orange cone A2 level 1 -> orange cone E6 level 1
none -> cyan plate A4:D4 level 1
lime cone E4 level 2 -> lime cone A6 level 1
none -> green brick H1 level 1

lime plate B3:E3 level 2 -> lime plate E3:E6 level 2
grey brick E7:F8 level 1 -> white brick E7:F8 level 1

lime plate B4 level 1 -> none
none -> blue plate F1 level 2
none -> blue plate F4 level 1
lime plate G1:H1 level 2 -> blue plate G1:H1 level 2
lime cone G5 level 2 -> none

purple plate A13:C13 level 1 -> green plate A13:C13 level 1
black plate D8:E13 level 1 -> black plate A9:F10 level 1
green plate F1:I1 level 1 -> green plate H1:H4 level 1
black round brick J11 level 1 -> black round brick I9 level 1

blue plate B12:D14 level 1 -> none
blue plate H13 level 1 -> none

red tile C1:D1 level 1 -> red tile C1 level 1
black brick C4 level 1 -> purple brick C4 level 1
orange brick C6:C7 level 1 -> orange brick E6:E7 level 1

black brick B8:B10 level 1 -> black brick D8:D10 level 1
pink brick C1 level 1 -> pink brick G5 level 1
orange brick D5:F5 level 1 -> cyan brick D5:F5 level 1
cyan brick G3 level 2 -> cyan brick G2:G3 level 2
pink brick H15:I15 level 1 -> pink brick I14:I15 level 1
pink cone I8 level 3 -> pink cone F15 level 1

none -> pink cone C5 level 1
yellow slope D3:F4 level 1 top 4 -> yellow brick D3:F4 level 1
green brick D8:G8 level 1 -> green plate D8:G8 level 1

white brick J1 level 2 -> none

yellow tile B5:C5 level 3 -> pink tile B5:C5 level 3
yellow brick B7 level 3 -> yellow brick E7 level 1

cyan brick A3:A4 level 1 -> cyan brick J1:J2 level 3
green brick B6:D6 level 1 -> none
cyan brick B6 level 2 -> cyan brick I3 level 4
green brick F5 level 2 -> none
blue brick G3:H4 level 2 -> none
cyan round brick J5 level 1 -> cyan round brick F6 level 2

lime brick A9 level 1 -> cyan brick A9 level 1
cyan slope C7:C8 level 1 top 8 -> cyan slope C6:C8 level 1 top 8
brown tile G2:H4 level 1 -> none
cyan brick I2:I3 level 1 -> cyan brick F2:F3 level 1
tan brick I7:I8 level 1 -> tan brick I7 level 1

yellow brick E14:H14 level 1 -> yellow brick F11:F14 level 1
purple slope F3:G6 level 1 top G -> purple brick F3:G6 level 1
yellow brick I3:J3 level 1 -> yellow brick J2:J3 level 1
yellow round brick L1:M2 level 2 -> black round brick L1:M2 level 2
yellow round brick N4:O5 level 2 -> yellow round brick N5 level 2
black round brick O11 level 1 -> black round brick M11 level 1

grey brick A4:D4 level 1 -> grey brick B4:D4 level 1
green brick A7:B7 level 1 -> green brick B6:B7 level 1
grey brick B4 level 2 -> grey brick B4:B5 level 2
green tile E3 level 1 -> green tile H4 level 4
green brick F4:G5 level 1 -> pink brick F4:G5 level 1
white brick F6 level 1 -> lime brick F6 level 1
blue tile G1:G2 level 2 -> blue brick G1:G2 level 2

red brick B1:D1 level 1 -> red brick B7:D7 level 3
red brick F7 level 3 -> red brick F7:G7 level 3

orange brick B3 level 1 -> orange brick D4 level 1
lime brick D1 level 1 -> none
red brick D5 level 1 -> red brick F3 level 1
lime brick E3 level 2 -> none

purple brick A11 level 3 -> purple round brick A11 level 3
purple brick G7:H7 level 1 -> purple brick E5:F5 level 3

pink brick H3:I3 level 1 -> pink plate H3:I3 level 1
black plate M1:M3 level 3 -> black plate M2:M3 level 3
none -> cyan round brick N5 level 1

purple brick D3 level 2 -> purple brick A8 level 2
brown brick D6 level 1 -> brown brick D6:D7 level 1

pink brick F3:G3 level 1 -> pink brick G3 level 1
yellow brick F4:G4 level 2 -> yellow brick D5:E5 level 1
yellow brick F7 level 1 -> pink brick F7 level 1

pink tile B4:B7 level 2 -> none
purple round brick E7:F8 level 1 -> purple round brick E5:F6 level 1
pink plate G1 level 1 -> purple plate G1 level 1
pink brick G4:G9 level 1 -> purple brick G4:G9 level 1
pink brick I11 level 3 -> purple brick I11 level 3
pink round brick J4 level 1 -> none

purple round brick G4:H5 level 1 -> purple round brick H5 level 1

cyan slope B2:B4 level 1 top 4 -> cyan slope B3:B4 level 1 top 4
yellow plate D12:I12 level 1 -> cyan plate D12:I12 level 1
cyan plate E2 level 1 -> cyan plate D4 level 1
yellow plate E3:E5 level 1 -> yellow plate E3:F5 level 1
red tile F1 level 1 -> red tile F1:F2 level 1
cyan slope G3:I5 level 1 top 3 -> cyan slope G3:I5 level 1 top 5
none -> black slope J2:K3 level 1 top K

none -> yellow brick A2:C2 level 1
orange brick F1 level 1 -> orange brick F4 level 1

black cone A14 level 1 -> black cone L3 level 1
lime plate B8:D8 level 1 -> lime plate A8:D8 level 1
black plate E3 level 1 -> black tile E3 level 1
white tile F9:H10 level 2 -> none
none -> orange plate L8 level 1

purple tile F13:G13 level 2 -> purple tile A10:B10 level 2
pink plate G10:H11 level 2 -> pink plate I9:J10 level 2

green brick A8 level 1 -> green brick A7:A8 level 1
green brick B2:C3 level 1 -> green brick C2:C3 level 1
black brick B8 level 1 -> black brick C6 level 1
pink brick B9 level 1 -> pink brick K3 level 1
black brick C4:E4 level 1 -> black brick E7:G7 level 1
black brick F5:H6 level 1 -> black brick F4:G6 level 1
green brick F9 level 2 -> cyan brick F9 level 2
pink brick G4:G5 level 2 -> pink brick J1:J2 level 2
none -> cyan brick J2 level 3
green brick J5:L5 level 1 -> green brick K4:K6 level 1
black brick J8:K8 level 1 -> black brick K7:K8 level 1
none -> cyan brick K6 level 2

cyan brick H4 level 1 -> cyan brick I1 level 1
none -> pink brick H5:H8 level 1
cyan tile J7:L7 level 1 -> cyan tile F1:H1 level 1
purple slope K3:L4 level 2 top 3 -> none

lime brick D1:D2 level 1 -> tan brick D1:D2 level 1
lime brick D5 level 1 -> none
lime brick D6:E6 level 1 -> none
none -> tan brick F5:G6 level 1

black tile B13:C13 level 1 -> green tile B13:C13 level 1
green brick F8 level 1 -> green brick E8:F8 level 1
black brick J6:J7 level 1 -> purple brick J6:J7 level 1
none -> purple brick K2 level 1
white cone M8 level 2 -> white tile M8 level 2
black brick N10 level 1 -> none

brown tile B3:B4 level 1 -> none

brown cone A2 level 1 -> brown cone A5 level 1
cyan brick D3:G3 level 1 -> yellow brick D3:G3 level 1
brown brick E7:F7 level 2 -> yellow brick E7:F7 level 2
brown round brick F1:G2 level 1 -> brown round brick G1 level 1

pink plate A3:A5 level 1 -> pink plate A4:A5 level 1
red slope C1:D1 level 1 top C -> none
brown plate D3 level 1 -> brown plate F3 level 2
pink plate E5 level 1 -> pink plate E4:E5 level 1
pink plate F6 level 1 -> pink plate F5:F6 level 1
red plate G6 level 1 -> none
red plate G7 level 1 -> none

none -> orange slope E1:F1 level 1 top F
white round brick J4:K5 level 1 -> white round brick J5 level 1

━━━

> **What you should do**
Nothing but the lines from the one holding "red plate G6 level 1 -> none" through the last line of the data may be output, and each must match exactly.

> **Result of the task**
red plate G6 level 1 -> none
red plate G7 level 1 -> none

none -> orange slope E1:F1 level 1 top F
white round brick J4:K5 level 1 -> white round brick J5 level 1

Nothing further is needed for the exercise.